**Exercise brief:** Starting at the line that contains "[181,340,225,384]", write out every line through the last one in the records below, word for word. Leave out any pictures.

Object change descriptions
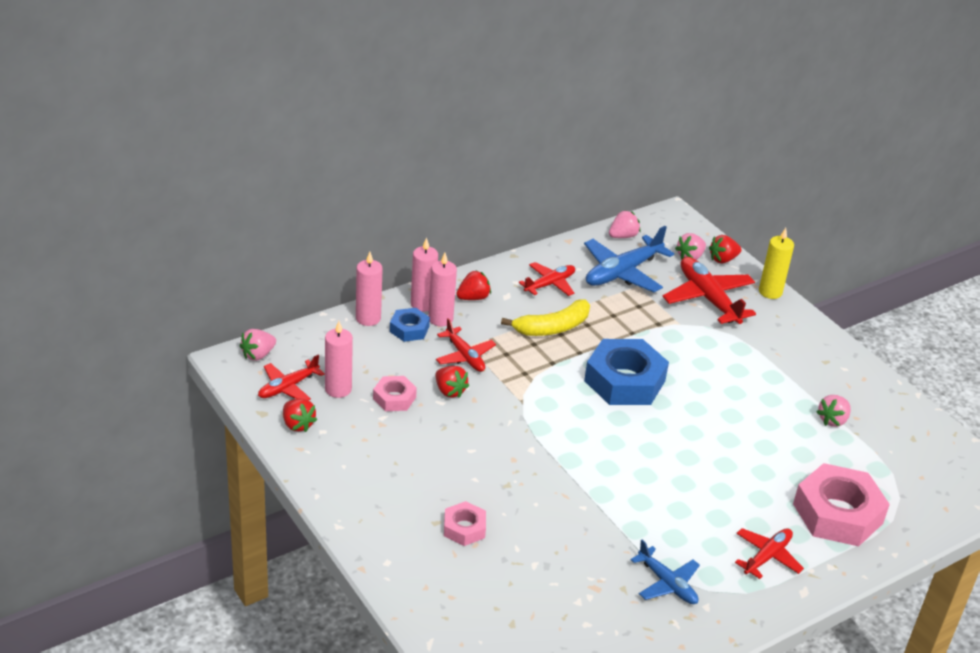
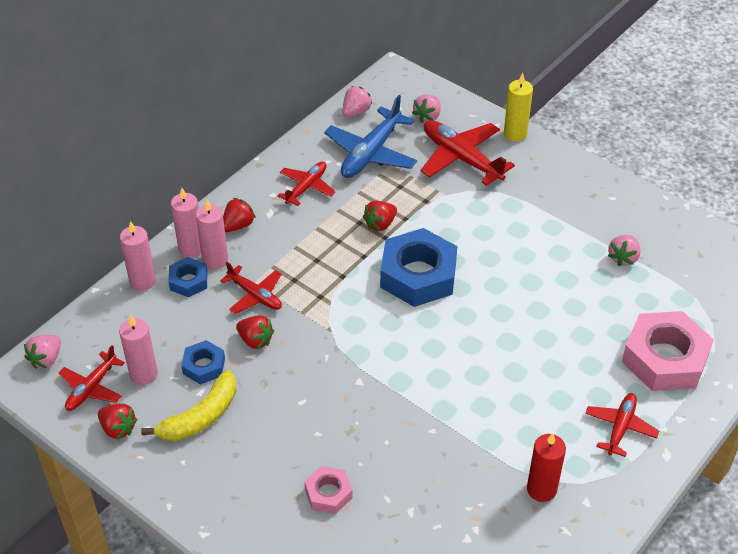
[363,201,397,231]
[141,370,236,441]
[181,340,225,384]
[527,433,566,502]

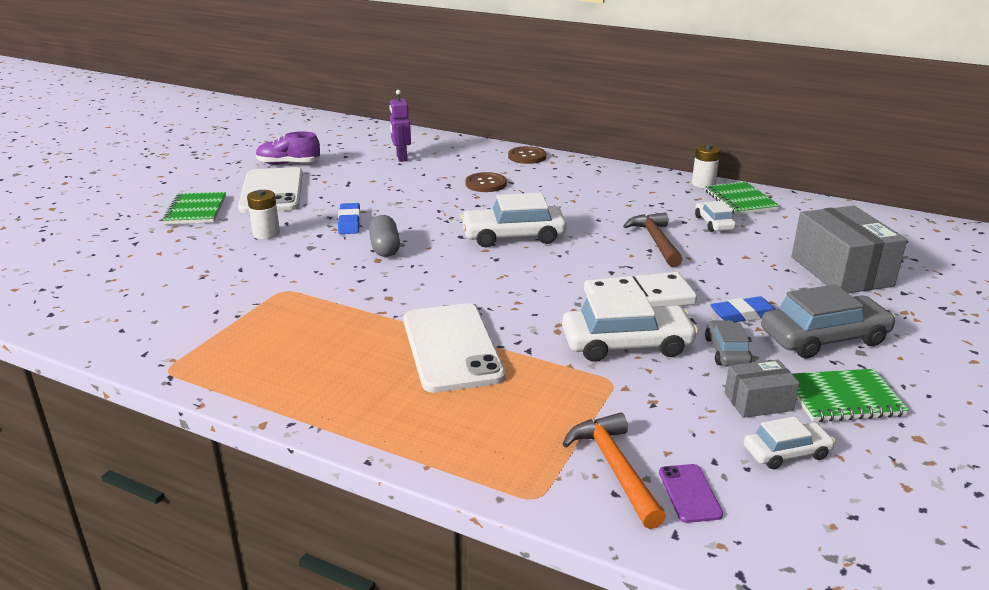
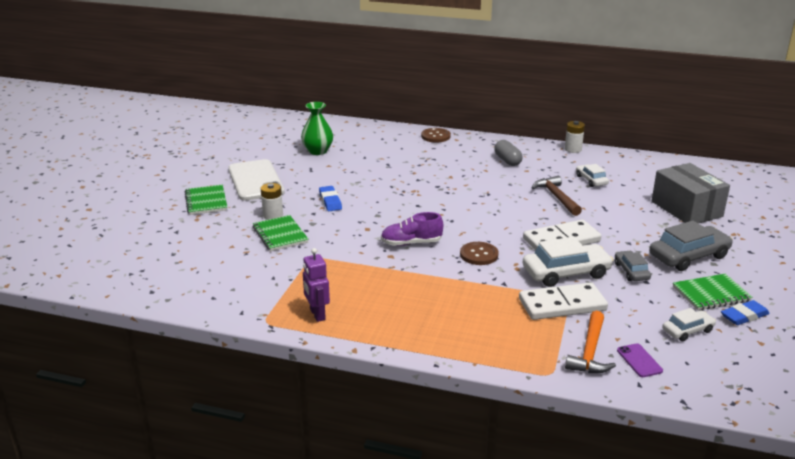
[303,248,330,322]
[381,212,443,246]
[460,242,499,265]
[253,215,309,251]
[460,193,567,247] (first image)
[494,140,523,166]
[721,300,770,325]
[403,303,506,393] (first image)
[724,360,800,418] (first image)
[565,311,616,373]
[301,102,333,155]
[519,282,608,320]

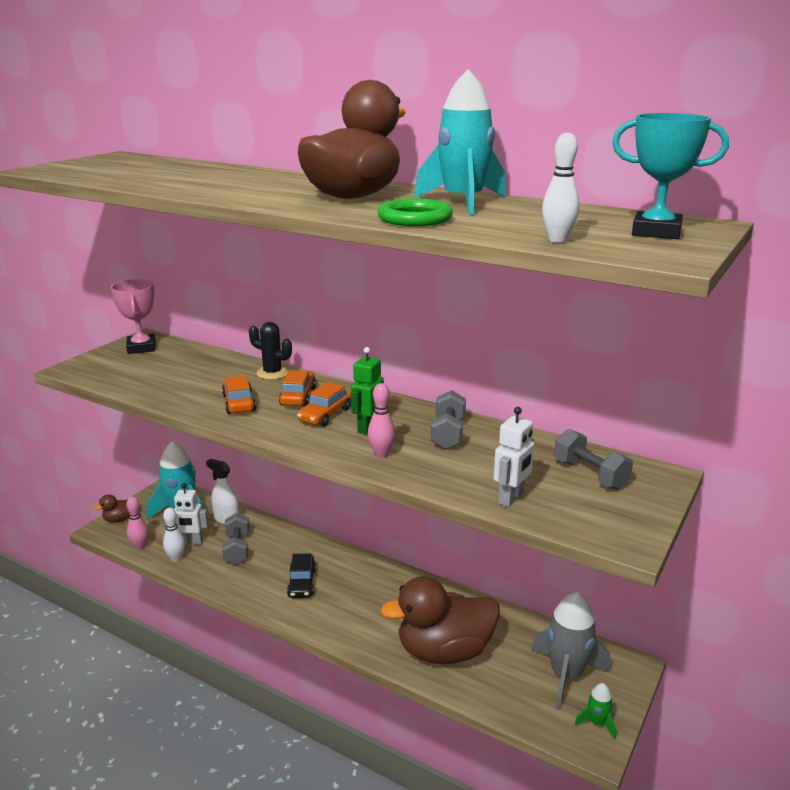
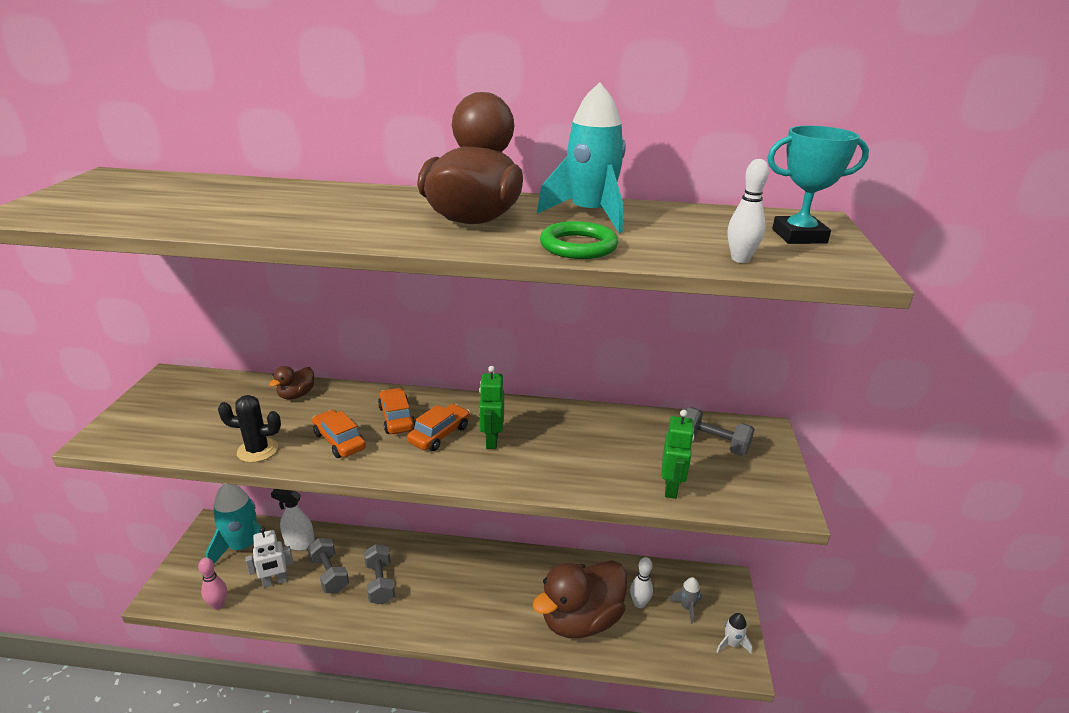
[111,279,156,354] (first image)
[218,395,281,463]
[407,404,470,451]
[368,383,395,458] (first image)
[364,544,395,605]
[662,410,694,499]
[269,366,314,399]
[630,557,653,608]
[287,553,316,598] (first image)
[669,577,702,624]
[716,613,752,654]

**Answer to the problem:**
[181,340,225,384]
[527,433,566,502]

[303,248,330,322]
[381,212,443,246]
[460,242,499,265]
[253,215,309,251]
[460,193,567,247] (first image)
[494,140,523,166]
[721,300,770,325]
[403,303,506,393] (first image)
[724,360,800,418] (first image)
[565,311,616,373]
[301,102,333,155]
[519,282,608,320]

[111,279,156,354] (first image)
[218,395,281,463]
[407,404,470,451]
[368,383,395,458] (first image)
[364,544,395,605]
[662,410,694,499]
[269,366,314,399]
[630,557,653,608]
[287,553,316,598] (first image)
[669,577,702,624]
[716,613,752,654]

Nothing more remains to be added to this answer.